Work to complete
Looking at the entries, how many lines hold the word "tile"? State the number by itself.

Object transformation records
┄┄┄┄┄┄

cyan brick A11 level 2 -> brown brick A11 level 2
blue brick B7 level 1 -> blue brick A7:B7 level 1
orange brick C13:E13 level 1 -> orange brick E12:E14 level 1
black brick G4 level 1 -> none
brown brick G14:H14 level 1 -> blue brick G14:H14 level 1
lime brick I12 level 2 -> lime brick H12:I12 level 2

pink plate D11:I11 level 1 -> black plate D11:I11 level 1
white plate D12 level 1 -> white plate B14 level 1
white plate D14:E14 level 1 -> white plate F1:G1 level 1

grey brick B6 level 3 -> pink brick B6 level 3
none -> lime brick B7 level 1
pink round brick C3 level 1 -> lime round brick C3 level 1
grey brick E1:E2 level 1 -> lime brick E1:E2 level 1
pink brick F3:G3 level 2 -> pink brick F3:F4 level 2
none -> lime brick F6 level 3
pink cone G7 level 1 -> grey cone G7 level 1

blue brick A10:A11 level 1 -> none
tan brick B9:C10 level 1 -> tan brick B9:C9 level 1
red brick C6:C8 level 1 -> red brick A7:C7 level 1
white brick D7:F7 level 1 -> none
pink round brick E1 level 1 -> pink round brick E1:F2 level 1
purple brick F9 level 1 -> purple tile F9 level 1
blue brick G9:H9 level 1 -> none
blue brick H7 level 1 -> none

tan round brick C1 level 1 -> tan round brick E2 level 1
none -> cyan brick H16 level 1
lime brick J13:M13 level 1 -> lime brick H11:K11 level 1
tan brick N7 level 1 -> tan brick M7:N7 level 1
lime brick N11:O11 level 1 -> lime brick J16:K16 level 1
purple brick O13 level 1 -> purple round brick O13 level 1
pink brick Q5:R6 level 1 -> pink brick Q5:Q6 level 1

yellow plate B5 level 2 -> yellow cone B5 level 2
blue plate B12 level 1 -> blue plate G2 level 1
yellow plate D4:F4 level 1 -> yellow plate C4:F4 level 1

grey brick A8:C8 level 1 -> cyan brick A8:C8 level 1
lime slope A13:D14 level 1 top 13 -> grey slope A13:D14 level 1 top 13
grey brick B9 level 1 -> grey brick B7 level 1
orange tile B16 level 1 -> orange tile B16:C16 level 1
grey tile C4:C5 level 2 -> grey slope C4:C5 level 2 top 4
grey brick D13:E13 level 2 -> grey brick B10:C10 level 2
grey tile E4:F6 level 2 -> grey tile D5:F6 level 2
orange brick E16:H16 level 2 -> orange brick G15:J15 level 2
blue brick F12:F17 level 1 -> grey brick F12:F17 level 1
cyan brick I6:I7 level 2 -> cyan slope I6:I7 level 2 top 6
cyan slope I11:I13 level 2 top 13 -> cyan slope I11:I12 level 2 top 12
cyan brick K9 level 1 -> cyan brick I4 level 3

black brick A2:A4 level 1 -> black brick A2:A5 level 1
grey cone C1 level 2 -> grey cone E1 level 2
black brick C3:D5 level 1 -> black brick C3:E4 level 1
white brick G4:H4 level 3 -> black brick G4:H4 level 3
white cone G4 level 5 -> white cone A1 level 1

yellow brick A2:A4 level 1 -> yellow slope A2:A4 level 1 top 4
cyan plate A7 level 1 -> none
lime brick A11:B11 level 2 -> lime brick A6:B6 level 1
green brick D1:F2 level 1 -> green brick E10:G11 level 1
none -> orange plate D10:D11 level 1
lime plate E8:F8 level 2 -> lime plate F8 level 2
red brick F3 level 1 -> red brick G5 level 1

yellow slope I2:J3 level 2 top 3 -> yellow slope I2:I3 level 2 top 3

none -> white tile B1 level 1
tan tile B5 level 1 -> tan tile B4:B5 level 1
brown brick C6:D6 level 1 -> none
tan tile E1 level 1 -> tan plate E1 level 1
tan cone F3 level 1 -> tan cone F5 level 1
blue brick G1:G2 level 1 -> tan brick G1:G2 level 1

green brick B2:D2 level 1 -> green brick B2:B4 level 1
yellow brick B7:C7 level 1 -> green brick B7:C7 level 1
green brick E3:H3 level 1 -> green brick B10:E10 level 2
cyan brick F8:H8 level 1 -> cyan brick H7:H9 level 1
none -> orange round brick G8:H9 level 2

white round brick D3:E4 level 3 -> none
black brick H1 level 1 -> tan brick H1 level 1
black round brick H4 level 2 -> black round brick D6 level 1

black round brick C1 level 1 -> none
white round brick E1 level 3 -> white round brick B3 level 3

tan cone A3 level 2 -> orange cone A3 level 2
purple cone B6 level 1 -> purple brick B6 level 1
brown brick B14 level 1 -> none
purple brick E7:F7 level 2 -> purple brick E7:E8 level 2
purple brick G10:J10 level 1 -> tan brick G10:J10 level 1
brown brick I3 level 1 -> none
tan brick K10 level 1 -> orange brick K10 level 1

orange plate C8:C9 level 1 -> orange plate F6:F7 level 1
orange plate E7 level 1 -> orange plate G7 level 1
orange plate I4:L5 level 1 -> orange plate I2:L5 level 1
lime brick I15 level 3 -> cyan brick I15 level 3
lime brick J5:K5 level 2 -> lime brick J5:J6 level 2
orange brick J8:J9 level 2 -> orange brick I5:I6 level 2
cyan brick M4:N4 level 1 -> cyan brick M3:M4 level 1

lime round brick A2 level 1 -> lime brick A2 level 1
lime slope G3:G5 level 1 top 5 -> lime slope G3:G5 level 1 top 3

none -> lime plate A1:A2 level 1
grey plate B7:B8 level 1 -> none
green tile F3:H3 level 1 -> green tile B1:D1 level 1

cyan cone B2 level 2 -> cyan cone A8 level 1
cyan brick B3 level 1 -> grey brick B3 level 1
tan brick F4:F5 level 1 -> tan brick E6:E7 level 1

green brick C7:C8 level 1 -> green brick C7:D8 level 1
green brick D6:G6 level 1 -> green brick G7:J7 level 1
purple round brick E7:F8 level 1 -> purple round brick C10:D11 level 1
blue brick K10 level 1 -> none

┄┄┄┄┄┄

The completed task
8